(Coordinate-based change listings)
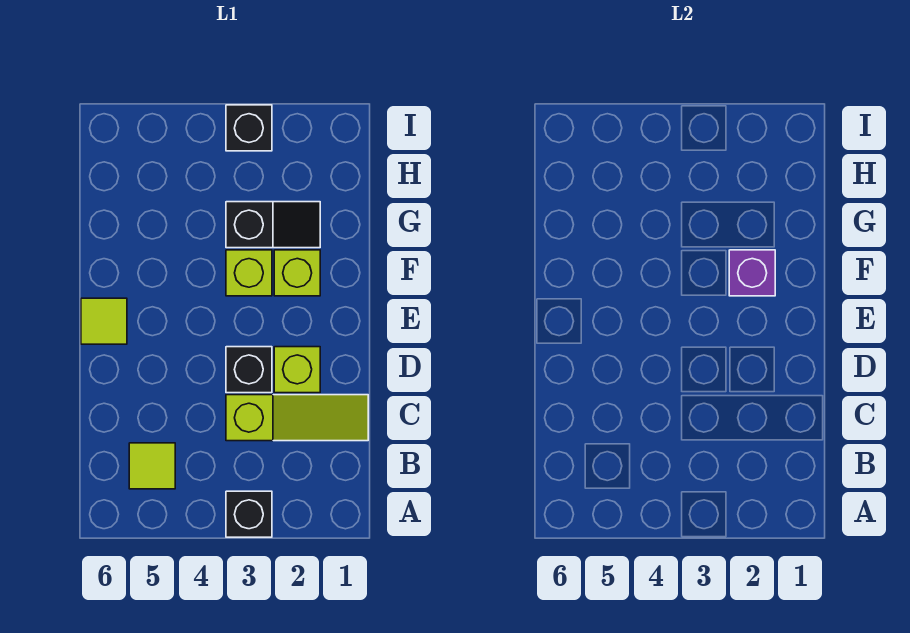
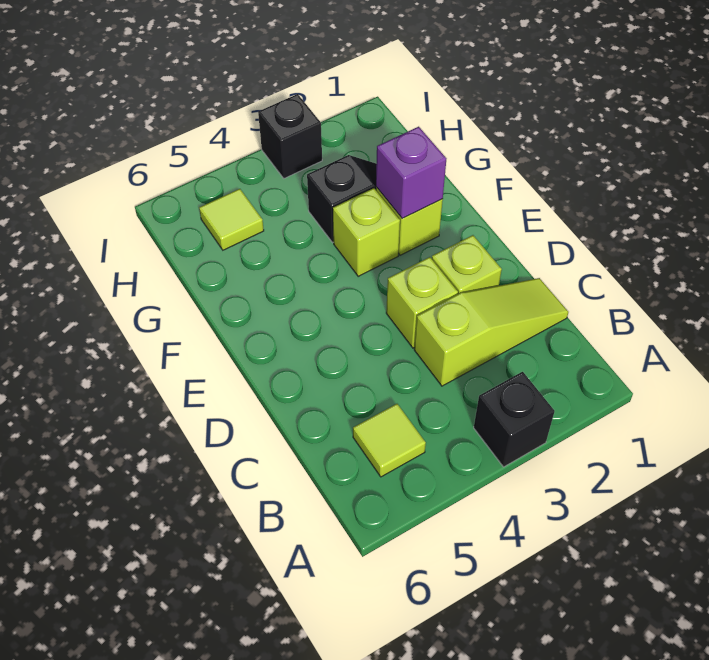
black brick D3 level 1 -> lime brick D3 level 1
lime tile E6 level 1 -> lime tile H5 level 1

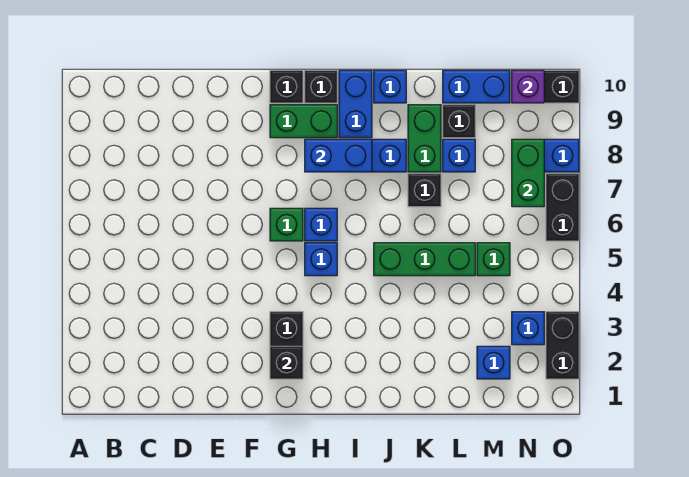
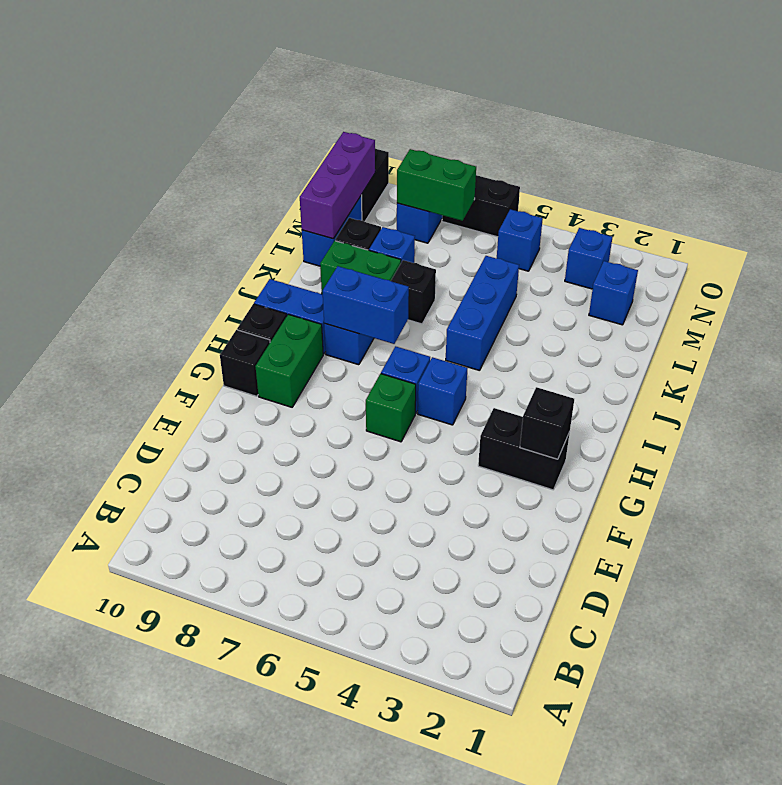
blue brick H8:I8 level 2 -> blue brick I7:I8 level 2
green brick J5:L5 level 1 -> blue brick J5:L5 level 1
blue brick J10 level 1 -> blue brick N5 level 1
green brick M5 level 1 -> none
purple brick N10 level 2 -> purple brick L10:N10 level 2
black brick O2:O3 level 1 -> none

(Instructions to follow):
Set down all the lines above exactly as they appear, with no pictures.

(Response area):
black brick D3 level 1 -> lime brick D3 level 1
lime tile E6 level 1 -> lime tile H5 level 1

blue brick H8:I8 level 2 -> blue brick I7:I8 level 2
green brick J5:L5 level 1 -> blue brick J5:L5 level 1
blue brick J10 level 1 -> blue brick N5 level 1
green brick M5 level 1 -> none
purple brick N10 level 2 -> purple brick L10:N10 level 2
black brick O2:O3 level 1 -> none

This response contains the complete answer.